> TASK PROMPT: Your job is to set down the stretch of entries that opens with the line containing "(333, 106) = (710, 234): green" and closes with the line containing "(489, 338) = (714, 761): none". Keep both end lines, copy each exactly, and add nothing.
┌──
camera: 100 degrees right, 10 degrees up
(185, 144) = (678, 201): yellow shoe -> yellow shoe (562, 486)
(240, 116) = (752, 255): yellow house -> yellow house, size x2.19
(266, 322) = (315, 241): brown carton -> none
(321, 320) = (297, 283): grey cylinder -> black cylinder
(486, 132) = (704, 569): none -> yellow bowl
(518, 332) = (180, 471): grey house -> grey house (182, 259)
└──
┌──
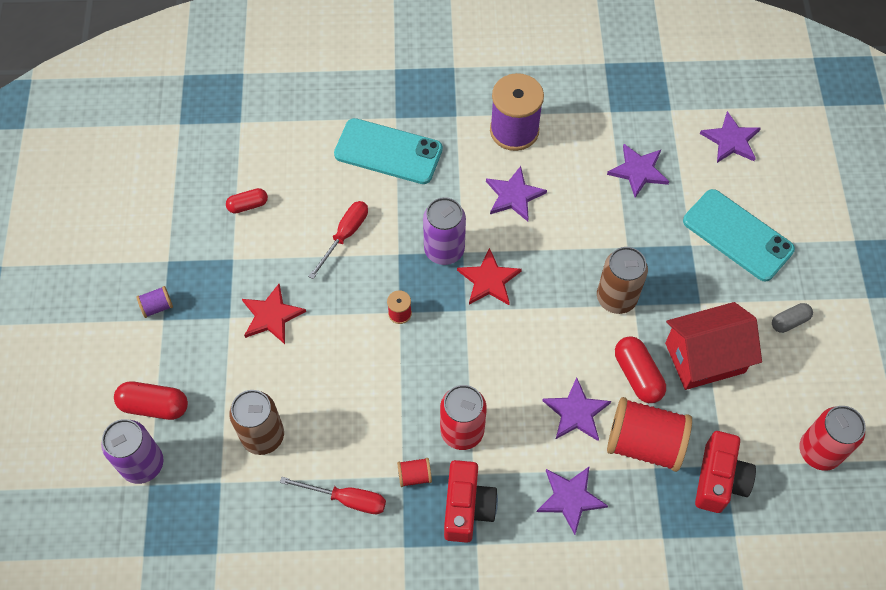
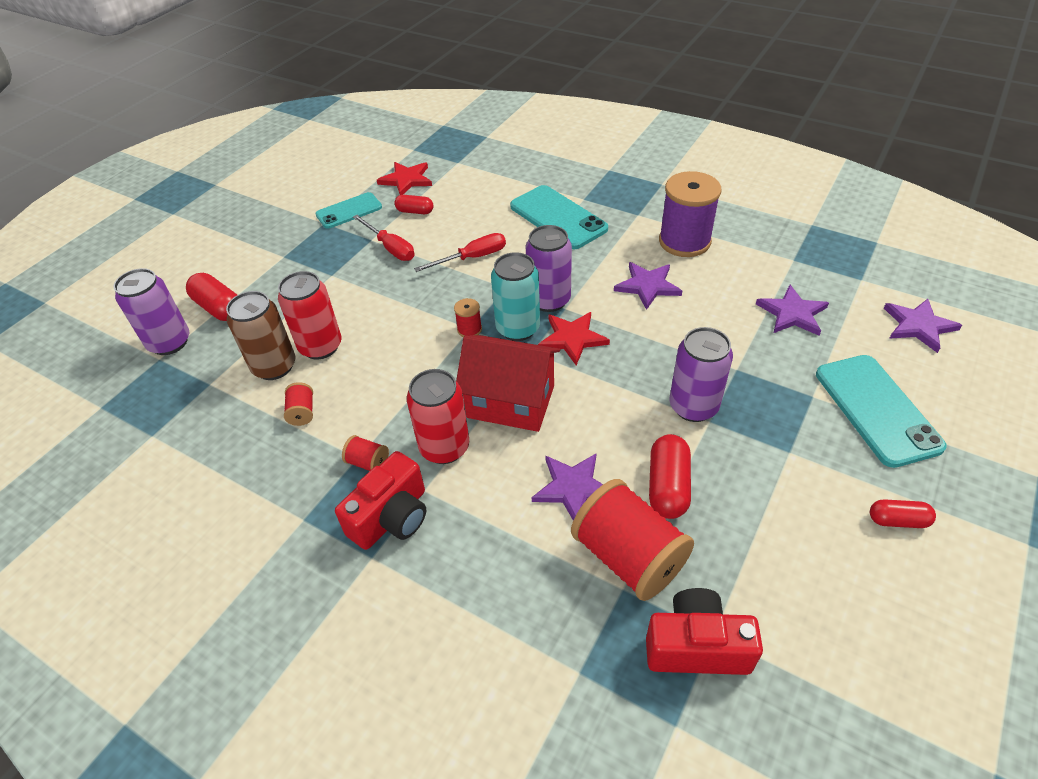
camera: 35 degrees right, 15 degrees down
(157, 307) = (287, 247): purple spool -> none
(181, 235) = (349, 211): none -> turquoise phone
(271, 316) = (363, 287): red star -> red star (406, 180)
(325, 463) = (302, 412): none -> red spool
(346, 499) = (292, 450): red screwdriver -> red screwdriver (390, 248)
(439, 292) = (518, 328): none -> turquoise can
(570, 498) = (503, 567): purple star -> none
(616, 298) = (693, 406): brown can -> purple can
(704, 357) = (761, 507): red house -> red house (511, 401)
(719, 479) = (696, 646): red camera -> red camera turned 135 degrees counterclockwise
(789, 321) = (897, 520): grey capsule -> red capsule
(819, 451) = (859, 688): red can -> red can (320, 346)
└──
┌──
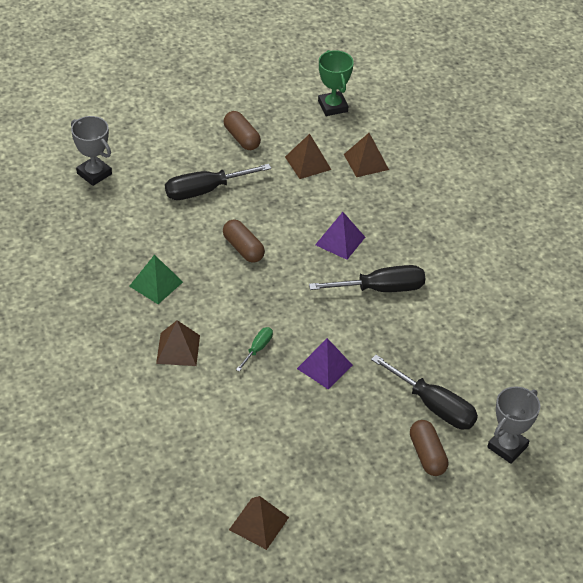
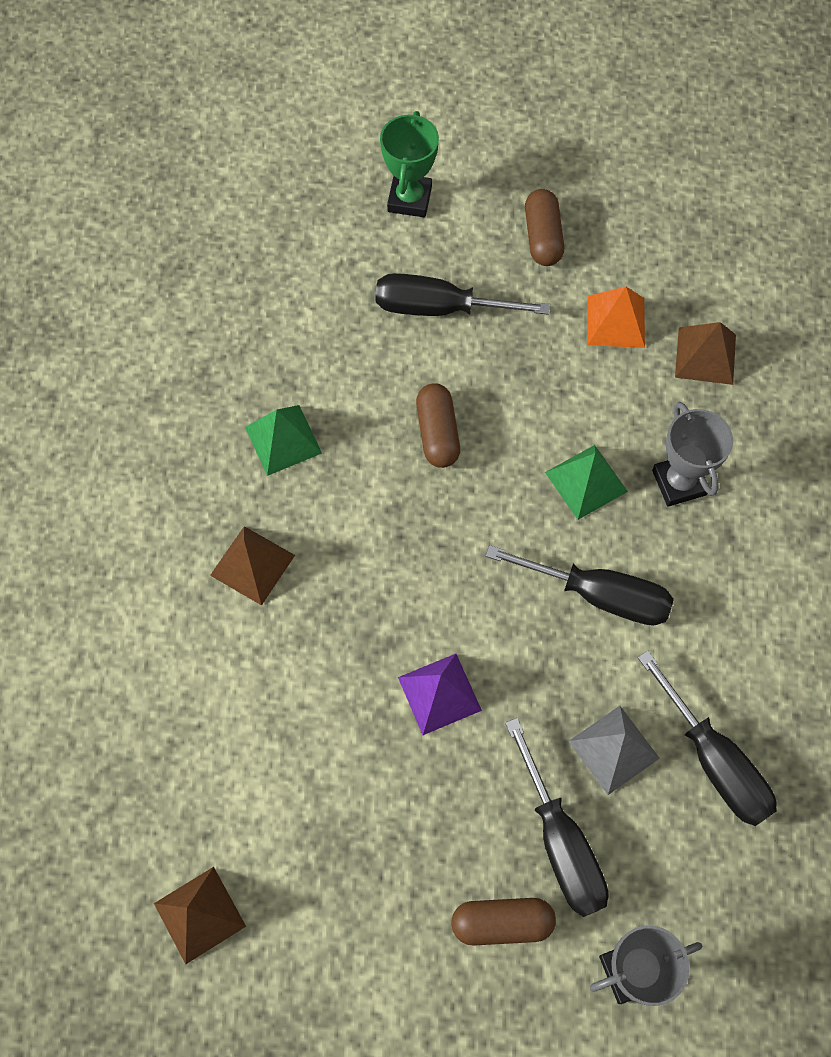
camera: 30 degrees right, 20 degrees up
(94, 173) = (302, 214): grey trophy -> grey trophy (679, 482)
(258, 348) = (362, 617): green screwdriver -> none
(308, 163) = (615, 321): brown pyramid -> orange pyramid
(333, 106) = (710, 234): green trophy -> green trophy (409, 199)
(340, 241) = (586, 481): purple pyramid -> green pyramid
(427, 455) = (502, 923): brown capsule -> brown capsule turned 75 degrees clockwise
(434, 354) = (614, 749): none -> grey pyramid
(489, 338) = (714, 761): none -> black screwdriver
└──
> WRITTEN SOLUTION:
(333, 106) = (710, 234): green trophy -> green trophy (409, 199)
(340, 241) = (586, 481): purple pyramid -> green pyramid
(427, 455) = (502, 923): brown capsule -> brown capsule turned 75 degrees clockwise
(434, 354) = (614, 749): none -> grey pyramid
(489, 338) = (714, 761): none -> black screwdriver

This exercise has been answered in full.